[Object change descriptions]
- Opening Delimiter -
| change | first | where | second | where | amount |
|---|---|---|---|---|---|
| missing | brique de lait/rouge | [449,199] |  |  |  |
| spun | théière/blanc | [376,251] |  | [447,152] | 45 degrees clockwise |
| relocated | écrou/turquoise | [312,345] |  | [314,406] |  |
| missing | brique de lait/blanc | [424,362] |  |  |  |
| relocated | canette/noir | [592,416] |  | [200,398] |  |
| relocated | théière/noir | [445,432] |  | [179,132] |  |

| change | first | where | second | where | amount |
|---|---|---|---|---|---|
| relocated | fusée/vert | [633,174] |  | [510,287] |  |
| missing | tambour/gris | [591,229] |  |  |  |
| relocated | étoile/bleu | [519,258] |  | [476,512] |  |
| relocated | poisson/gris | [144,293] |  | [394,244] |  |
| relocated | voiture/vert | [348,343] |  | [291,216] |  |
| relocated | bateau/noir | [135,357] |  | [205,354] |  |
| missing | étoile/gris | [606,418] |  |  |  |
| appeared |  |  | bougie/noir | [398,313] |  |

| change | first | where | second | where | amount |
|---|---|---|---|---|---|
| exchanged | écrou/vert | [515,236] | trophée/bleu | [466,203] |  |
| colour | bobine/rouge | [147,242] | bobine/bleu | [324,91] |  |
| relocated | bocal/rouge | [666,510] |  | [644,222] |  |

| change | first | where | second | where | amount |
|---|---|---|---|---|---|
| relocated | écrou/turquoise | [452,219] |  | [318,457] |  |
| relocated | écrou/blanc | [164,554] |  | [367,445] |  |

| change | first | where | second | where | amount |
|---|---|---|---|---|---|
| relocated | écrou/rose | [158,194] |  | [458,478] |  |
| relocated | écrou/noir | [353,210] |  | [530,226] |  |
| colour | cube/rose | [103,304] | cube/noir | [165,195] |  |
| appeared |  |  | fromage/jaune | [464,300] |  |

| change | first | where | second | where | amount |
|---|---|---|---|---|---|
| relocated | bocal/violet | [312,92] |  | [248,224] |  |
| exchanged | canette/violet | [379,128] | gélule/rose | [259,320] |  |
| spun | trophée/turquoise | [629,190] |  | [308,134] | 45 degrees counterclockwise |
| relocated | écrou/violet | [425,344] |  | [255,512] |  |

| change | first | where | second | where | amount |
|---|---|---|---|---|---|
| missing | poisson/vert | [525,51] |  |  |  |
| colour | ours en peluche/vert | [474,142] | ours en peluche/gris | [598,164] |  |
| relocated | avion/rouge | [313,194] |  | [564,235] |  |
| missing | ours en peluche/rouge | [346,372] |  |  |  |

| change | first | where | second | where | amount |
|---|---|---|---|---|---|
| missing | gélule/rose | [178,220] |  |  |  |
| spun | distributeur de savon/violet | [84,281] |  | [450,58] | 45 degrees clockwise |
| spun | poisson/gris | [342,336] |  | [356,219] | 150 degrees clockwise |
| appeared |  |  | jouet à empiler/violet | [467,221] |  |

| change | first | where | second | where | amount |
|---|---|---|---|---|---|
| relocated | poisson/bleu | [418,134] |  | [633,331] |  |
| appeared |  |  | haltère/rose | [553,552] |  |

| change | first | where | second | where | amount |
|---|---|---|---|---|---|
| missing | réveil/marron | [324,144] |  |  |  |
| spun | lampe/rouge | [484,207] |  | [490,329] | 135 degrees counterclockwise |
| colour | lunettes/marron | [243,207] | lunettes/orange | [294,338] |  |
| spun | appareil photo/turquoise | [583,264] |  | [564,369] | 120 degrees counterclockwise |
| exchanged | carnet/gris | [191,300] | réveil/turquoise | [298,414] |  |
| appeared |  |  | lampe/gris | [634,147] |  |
- Closing Delimiter -
Try it: An exact repetition of all the records above is required.

Task solution:
| change | first | where | second | where | amount |
|---|---|---|---|---|---|
| missing | brique de lait/rouge | [449,199] |  |  |  |
| spun | théière/blanc | [376,251] |  | [447,152] | 45 degrees clockwise |
| relocated | écrou/turquoise | [312,345] |  | [314,406] |  |
| missing | brique de lait/blanc | [424,362] |  |  |  |
| relocated | canette/noir | [592,416] |  | [200,398] |  |
| relocated | théière/noir | [445,432] |  | [179,132] |  |

| change | first | where | second | where | amount |
|---|---|---|---|---|---|
| relocated | fusée/vert | [633,174] |  | [510,287] |  |
| missing | tambour/gris | [591,229] |  |  |  |
| relocated | étoile/bleu | [519,258] |  | [476,512] |  |
| relocated | poisson/gris | [144,293] |  | [394,244] |  |
| relocated | voiture/vert | [348,343] |  | [291,216] |  |
| relocated | bateau/noir | [135,357] |  | [205,354] |  |
| missing | étoile/gris | [606,418] |  |  |  |
| appeared |  |  | bougie/noir | [398,313] |  |

| change | first | where | second | where | amount |
|---|---|---|---|---|---|
| exchanged | écrou/vert | [515,236] | trophée/bleu | [466,203] |  |
| colour | bobine/rouge | [147,242] | bobine/bleu | [324,91] |  |
| relocated | bocal/rouge | [666,510] |  | [644,222] |  |

| change | first | where | second | where | amount |
|---|---|---|---|---|---|
| relocated | écrou/turquoise | [452,219] |  | [318,457] |  |
| relocated | écrou/blanc | [164,554] |  | [367,445] |  |

| change | first | where | second | where | amount |
|---|---|---|---|---|---|
| relocated | écrou/rose | [158,194] |  | [458,478] |  |
| relocated | écrou/noir | [353,210] |  | [530,226] |  |
| colour | cube/rose | [103,304] | cube/noir | [165,195] |  |
| appeared |  |  | fromage/jaune | [464,300] |  |

| change | first | where | second | where | amount |
|---|---|---|---|---|---|
| relocated | bocal/violet | [312,92] |  | [248,224] |  |
| exchanged | canette/violet | [379,128] | gélule/rose | [259,320] |  |
| spun | trophée/turquoise | [629,190] |  | [308,134] | 45 degrees counterclockwise |
| relocated | écrou/violet | [425,344] |  | [255,512] |  |

| change | first | where | second | where | amount |
|---|---|---|---|---|---|
| missing | poisson/vert | [525,51] |  |  |  |
| colour | ours en peluche/vert | [474,142] | ours en peluche/gris | [598,164] |  |
| relocated | avion/rouge | [313,194] |  | [564,235] |  |
| missing | ours en peluche/rouge | [346,372] |  |  |  |

| change | first | where | second | where | amount |
|---|---|---|---|---|---|
| missing | gélule/rose | [178,220] |  |  |  |
| spun | distributeur de savon/violet | [84,281] |  | [450,58] | 45 degrees clockwise |
| spun | poisson/gris | [342,336] |  | [356,219] | 150 degrees clockwise |
| appeared |  |  | jouet à empiler/violet | [467,221] |  |

| change | first | where | second | where | amount |
|---|---|---|---|---|---|
| relocated | poisson/bleu | [418,134] |  | [633,331] |  |
| appeared |  |  | haltère/rose | [553,552] |  |

| change | first | where | second | where | amount |
|---|---|---|---|---|---|
| missing | réveil/marron | [324,144] |  |  |  |
| spun | lampe/rouge | [484,207] |  | [490,329] | 135 degrees counterclockwise |
| colour | lunettes/marron | [243,207] | lunettes/orange | [294,338] |  |
| spun | appareil photo/turquoise | [583,264] |  | [564,369] | 120 degrees counterclockwise |
| exchanged | carnet/gris | [191,300] | réveil/turquoise | [298,414] |  |
| appeared |  |  | lampe/gris | [634,147] |  |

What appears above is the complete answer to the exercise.